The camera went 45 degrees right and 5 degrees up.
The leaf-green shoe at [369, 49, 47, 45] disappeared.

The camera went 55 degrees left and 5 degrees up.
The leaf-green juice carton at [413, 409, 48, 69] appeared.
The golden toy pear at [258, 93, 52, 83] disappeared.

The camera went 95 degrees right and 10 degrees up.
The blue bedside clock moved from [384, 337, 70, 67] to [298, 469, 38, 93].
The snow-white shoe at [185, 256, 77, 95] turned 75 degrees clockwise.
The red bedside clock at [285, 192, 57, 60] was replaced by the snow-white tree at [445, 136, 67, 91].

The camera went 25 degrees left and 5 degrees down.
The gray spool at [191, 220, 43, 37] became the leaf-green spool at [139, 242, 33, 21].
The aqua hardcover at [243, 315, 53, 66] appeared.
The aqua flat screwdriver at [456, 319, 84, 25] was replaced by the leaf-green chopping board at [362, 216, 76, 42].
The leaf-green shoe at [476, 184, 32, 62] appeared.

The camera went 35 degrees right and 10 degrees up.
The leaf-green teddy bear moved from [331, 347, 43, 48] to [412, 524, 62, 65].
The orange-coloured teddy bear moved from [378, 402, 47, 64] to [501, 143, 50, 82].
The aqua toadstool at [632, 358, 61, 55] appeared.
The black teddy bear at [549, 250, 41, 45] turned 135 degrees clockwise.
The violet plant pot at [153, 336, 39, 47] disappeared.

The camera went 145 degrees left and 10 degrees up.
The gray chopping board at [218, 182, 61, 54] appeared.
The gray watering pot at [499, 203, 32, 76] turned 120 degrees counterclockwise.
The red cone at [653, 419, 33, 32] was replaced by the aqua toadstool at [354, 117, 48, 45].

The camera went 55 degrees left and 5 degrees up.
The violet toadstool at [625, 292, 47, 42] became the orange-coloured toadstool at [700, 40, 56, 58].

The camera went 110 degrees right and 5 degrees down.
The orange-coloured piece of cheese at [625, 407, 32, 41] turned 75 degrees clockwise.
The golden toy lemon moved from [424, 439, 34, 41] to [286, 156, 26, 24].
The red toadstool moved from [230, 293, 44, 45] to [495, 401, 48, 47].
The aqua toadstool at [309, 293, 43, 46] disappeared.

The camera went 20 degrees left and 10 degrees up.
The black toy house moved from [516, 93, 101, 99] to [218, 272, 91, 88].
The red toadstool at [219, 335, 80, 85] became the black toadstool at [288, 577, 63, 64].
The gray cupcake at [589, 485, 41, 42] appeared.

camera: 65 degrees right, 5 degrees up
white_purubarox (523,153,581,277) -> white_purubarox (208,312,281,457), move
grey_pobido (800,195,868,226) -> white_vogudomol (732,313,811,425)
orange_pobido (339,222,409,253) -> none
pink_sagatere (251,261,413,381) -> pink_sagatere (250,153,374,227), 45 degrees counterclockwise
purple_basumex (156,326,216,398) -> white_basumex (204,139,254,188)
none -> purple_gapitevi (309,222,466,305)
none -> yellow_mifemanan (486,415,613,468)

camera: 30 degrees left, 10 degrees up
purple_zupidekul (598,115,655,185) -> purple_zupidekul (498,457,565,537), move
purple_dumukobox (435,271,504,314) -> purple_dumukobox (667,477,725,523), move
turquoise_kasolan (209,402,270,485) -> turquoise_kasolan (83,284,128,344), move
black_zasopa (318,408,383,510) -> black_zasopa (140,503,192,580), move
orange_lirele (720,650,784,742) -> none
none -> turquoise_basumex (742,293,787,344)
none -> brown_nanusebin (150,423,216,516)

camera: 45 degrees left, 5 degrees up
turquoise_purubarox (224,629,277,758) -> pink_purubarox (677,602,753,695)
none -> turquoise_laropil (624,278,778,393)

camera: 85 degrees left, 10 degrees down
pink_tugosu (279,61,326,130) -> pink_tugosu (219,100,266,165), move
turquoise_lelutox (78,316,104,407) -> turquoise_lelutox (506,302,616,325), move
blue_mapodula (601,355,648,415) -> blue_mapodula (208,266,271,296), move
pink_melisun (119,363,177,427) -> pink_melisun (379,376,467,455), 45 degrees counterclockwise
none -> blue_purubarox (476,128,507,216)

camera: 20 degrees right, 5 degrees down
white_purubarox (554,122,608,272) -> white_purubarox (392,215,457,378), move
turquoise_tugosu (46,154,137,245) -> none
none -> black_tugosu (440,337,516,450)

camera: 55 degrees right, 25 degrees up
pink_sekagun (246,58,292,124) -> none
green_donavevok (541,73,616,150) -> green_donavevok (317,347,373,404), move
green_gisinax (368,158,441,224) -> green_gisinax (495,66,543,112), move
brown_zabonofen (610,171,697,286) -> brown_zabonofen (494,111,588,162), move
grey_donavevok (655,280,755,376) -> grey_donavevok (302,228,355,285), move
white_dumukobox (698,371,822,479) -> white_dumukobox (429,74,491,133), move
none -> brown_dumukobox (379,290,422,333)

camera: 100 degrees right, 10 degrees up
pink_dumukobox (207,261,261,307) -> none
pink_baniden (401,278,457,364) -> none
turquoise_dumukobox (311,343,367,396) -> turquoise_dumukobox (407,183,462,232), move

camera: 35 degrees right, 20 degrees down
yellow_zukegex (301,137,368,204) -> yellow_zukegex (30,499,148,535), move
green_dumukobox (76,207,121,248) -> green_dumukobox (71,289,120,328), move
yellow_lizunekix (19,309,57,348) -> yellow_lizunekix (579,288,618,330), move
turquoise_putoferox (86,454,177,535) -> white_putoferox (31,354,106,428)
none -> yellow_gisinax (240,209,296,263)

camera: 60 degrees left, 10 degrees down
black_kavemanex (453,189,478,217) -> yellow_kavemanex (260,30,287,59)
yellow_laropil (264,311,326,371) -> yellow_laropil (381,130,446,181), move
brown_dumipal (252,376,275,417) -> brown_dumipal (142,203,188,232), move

What is being asked =
Please give an exact copy of every entry.

Answer to the problem =
The camera went 45 degrees right and 5 degrees up.
The leaf-green shoe at [369, 49, 47, 45] disappeared.

The camera went 55 degrees left and 5 degrees up.
The leaf-green juice carton at [413, 409, 48, 69] appeared.
The golden toy pear at [258, 93, 52, 83] disappeared.

The camera went 95 degrees right and 10 degrees up.
The blue bedside clock moved from [384, 337, 70, 67] to [298, 469, 38, 93].
The snow-white shoe at [185, 256, 77, 95] turned 75 degrees clockwise.
The red bedside clock at [285, 192, 57, 60] was replaced by the snow-white tree at [445, 136, 67, 91].

The camera went 25 degrees left and 5 degrees down.
The gray spool at [191, 220, 43, 37] became the leaf-green spool at [139, 242, 33, 21].
The aqua hardcover at [243, 315, 53, 66] appeared.
The aqua flat screwdriver at [456, 319, 84, 25] was replaced by the leaf-green chopping board at [362, 216, 76, 42].
The leaf-green shoe at [476, 184, 32, 62] appeared.

The camera went 35 degrees right and 10 degrees up.
The leaf-green teddy bear moved from [331, 347, 43, 48] to [412, 524, 62, 65].
The orange-coloured teddy bear moved from [378, 402, 47, 64] to [501, 143, 50, 82].
The aqua toadstool at [632, 358, 61, 55] appeared.
The black teddy bear at [549, 250, 41, 45] turned 135 degrees clockwise.
The violet plant pot at [153, 336, 39, 47] disappeared.

The camera went 145 degrees left and 10 degrees up.
The gray chopping board at [218, 182, 61, 54] appeared.
The gray watering pot at [499, 203, 32, 76] turned 120 degrees counterclockwise.
The red cone at [653, 419, 33, 32] was replaced by the aqua toadstool at [354, 117, 48, 45].

The camera went 55 degrees left and 5 degrees up.
The violet toadstool at [625, 292, 47, 42] became the orange-coloured toadstool at [700, 40, 56, 58].

The camera went 110 degrees right and 5 degrees down.
The orange-coloured piece of cheese at [625, 407, 32, 41] turned 75 degrees clockwise.
The golden toy lemon moved from [424, 439, 34, 41] to [286, 156, 26, 24].
The red toadstool moved from [230, 293, 44, 45] to [495, 401, 48, 47].
The aqua toadstool at [309, 293, 43, 46] disappeared.

The camera went 20 degrees left and 10 degrees up.
The black toy house moved from [516, 93, 101, 99] to [218, 272, 91, 88].
The red toadstool at [219, 335, 80, 85] became the black toadstool at [288, 577, 63, 64].
The gray cupcake at [589, 485, 41, 42] appeared.

camera: 65 degrees right, 5 degrees up
white_purubarox (523,153,581,277) -> white_purubarox (208,312,281,457), move
grey_pobido (800,195,868,226) -> white_vogudomol (732,313,811,425)
orange_pobido (339,222,409,253) -> none
pink_sagatere (251,261,413,381) -> pink_sagatere (250,153,374,227), 45 degrees counterclockwise
purple_basumex (156,326,216,398) -> white_basumex (204,139,254,188)
none -> purple_gapitevi (309,222,466,305)
none -> yellow_mifemanan (486,415,613,468)

camera: 30 degrees left, 10 degrees up
purple_zupidekul (598,115,655,185) -> purple_zupidekul (498,457,565,537), move
purple_dumukobox (435,271,504,314) -> purple_dumukobox (667,477,725,523), move
turquoise_kasolan (209,402,270,485) -> turquoise_kasolan (83,284,128,344), move
black_zasopa (318,408,383,510) -> black_zasopa (140,503,192,580), move
orange_lirele (720,650,784,742) -> none
none -> turquoise_basumex (742,293,787,344)
none -> brown_nanusebin (150,423,216,516)

camera: 45 degrees left, 5 degrees up
turquoise_purubarox (224,629,277,758) -> pink_purubarox (677,602,753,695)
none -> turquoise_laropil (624,278,778,393)

camera: 85 degrees left, 10 degrees down
pink_tugosu (279,61,326,130) -> pink_tugosu (219,100,266,165), move
turquoise_lelutox (78,316,104,407) -> turquoise_lelutox (506,302,616,325), move
blue_mapodula (601,355,648,415) -> blue_mapodula (208,266,271,296), move
pink_melisun (119,363,177,427) -> pink_melisun (379,376,467,455), 45 degrees counterclockwise
none -> blue_purubarox (476,128,507,216)

camera: 20 degrees right, 5 degrees down
white_purubarox (554,122,608,272) -> white_purubarox (392,215,457,378), move
turquoise_tugosu (46,154,137,245) -> none
none -> black_tugosu (440,337,516,450)

camera: 55 degrees right, 25 degrees up
pink_sekagun (246,58,292,124) -> none
green_donavevok (541,73,616,150) -> green_donavevok (317,347,373,404), move
green_gisinax (368,158,441,224) -> green_gisinax (495,66,543,112), move
brown_zabonofen (610,171,697,286) -> brown_zabonofen (494,111,588,162), move
grey_donavevok (655,280,755,376) -> grey_donavevok (302,228,355,285), move
white_dumukobox (698,371,822,479) -> white_dumukobox (429,74,491,133), move
none -> brown_dumukobox (379,290,422,333)

camera: 100 degrees right, 10 degrees up
pink_dumukobox (207,261,261,307) -> none
pink_baniden (401,278,457,364) -> none
turquoise_dumukobox (311,343,367,396) -> turquoise_dumukobox (407,183,462,232), move

camera: 35 degrees right, 20 degrees down
yellow_zukegex (301,137,368,204) -> yellow_zukegex (30,499,148,535), move
green_dumukobox (76,207,121,248) -> green_dumukobox (71,289,120,328), move
yellow_lizunekix (19,309,57,348) -> yellow_lizunekix (579,288,618,330), move
turquoise_putoferox (86,454,177,535) -> white_putoferox (31,354,106,428)
none -> yellow_gisinax (240,209,296,263)

camera: 60 degrees left, 10 degrees down
black_kavemanex (453,189,478,217) -> yellow_kavemanex (260,30,287,59)
yellow_laropil (264,311,326,371) -> yellow_laropil (381,130,446,181), move
brown_dumipal (252,376,275,417) -> brown_dumipal (142,203,188,232), move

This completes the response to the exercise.